»»

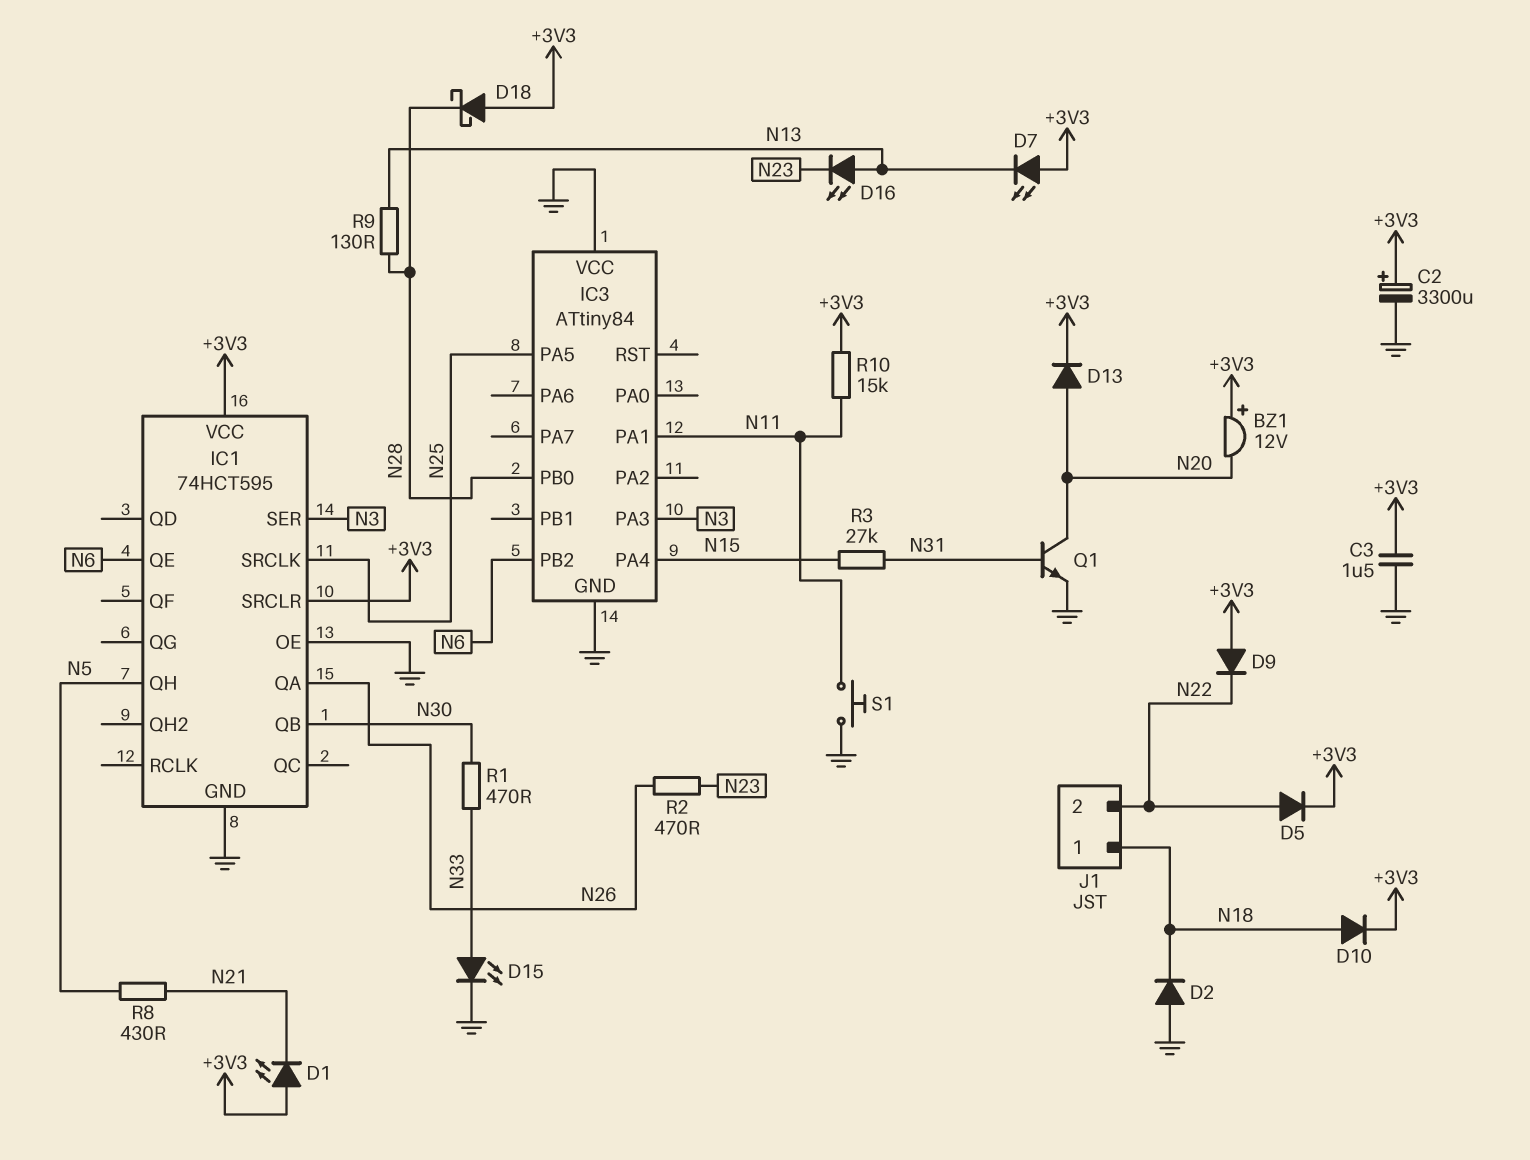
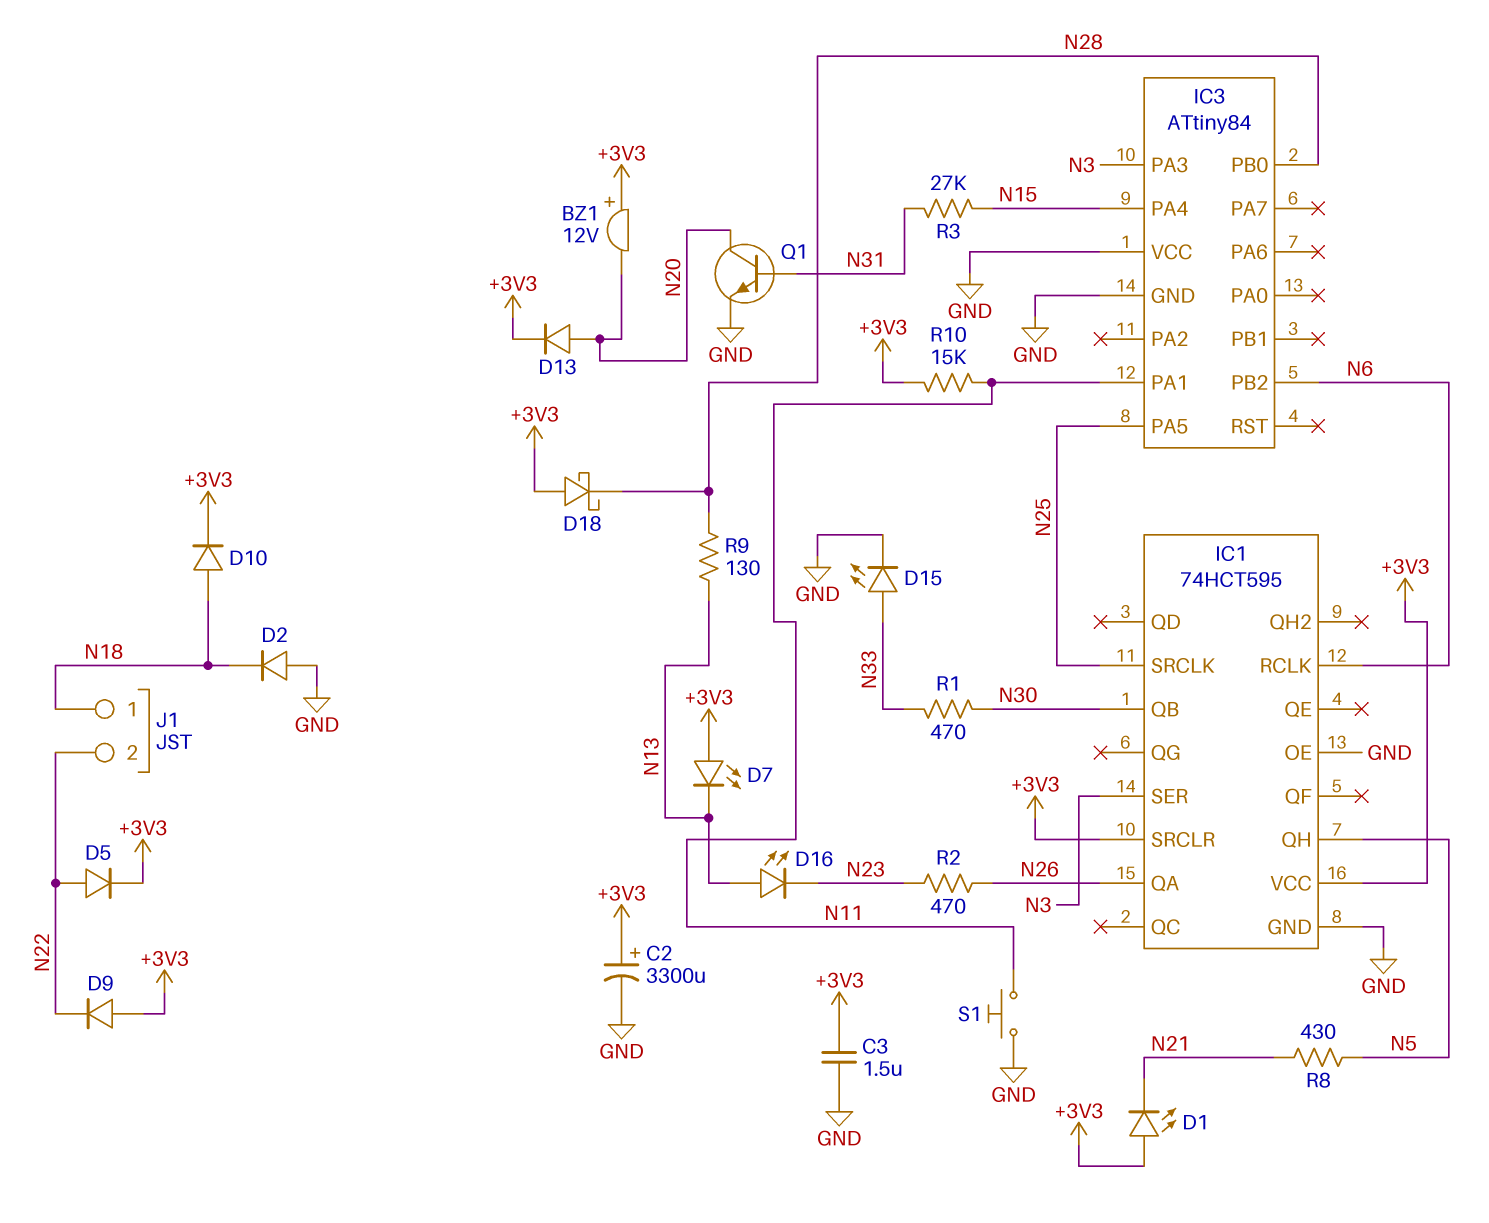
IC1 pin QE: N6 -> none
IC1 pin RCLK: none -> N6

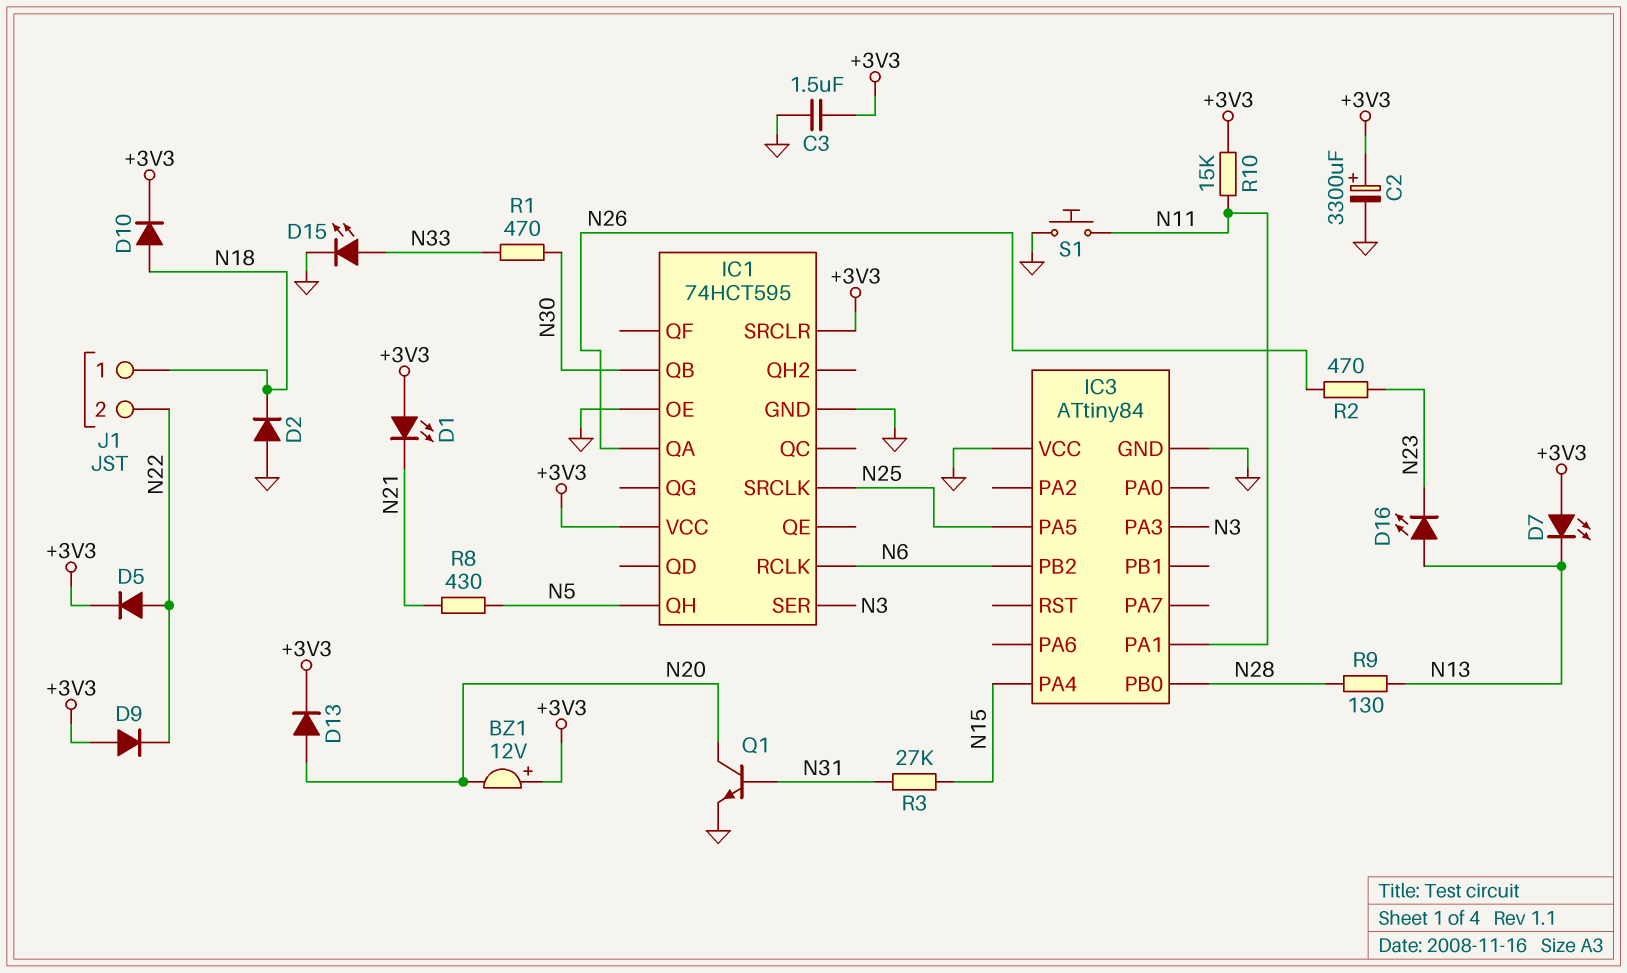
D18: schottky (A +3V3, K N28) -> none

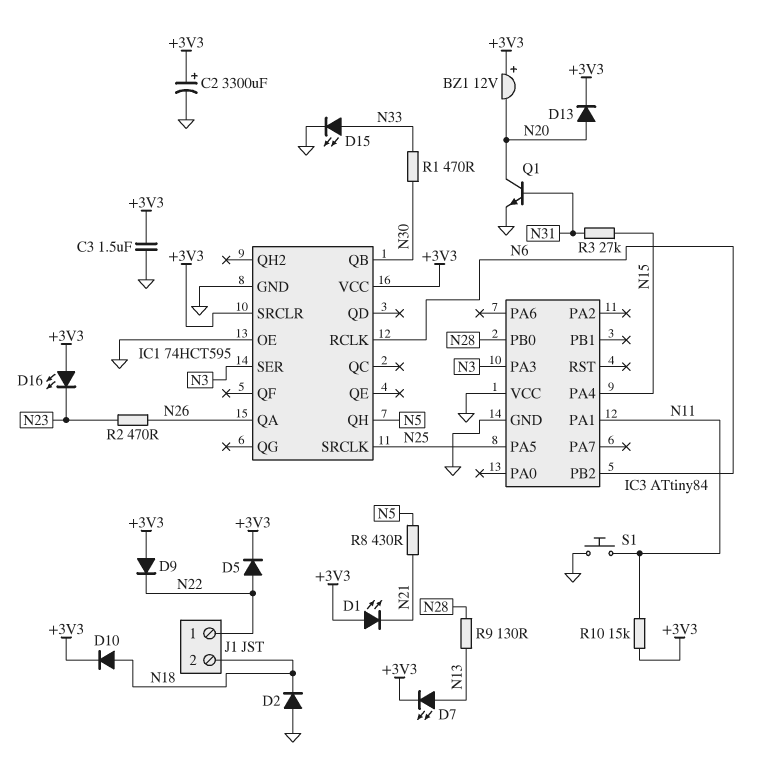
D7: LED (A +3V3, K N13) -> LED (A N13, K +3V3)
D16: LED (A N13, K N23) -> LED (A +3V3, K N23)
J1 pin 1: N18 -> N22
J1 pin 2: N22 -> N18

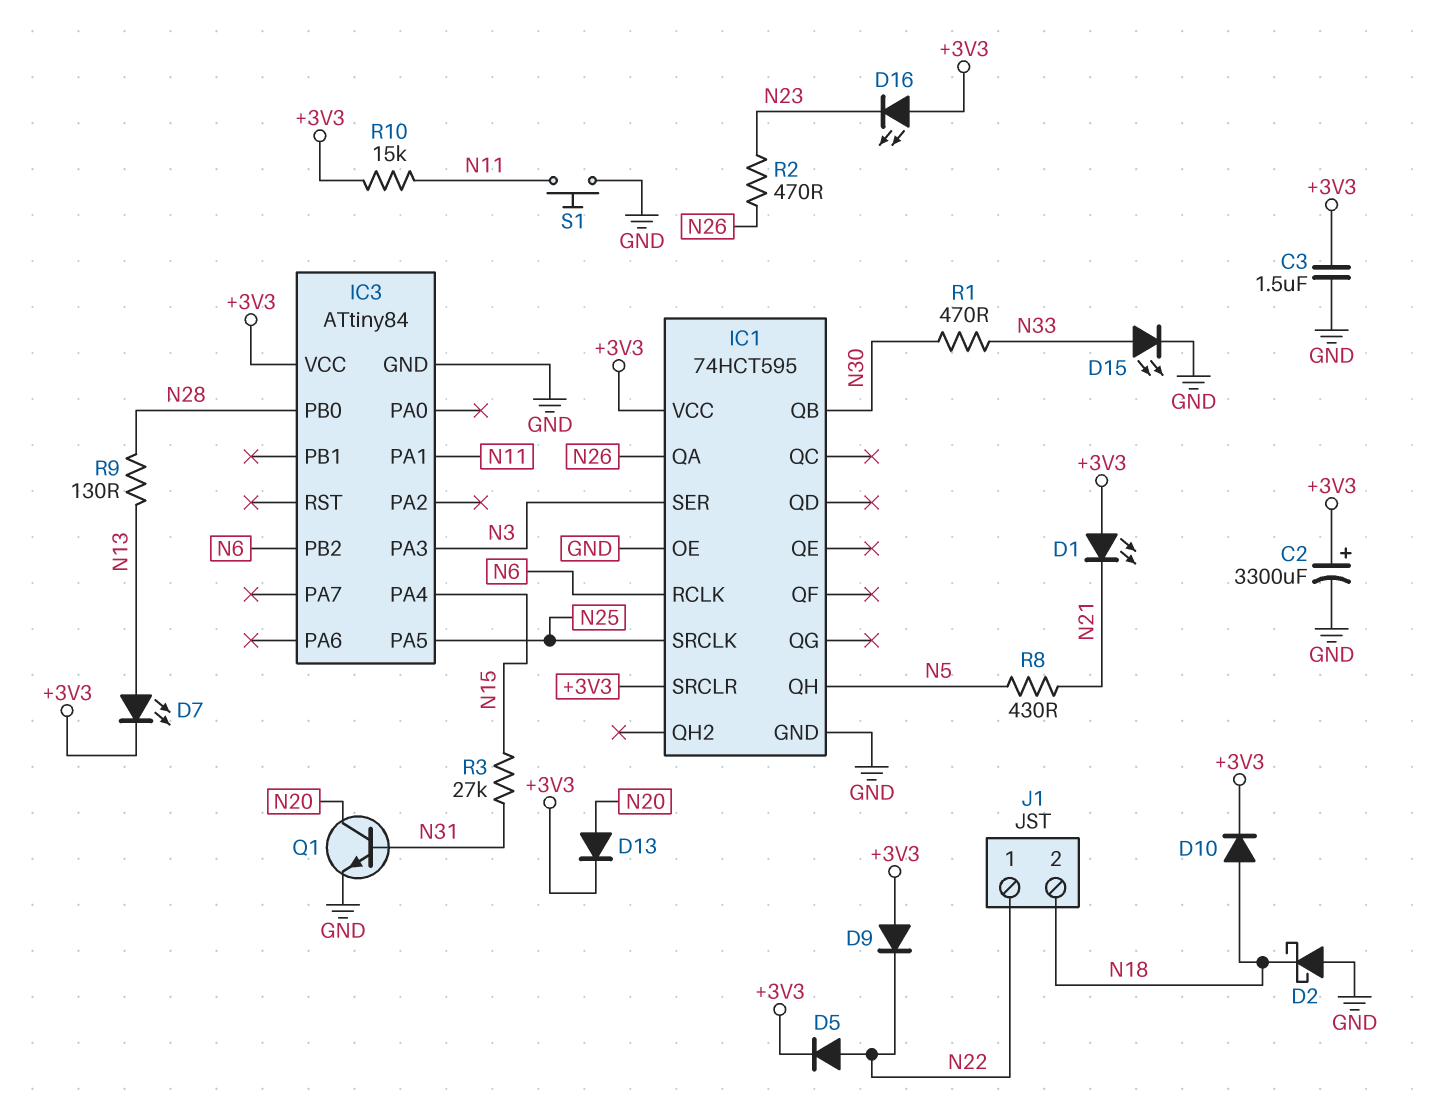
BZ1: buzzer 12V (plus +3V3, minus N20) -> none
D2: diode (A GND, K N18) -> schottky (A GND, K N18)
IC3 pin VCC: GND -> +3V3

««

**Your assignment**
From the line that includes "D7: LED (A +3V3, K" on down to the last line of the entries above, set down each line exactly, leaving out the pictures.

**Exercise output**
D7: LED (A +3V3, K N13) -> LED (A N13, K +3V3)
D16: LED (A N13, K N23) -> LED (A +3V3, K N23)
J1 pin 1: N18 -> N22
J1 pin 2: N22 -> N18

BZ1: buzzer 12V (plus +3V3, minus N20) -> none
D2: diode (A GND, K N18) -> schottky (A GND, K N18)
IC3 pin VCC: GND -> +3V3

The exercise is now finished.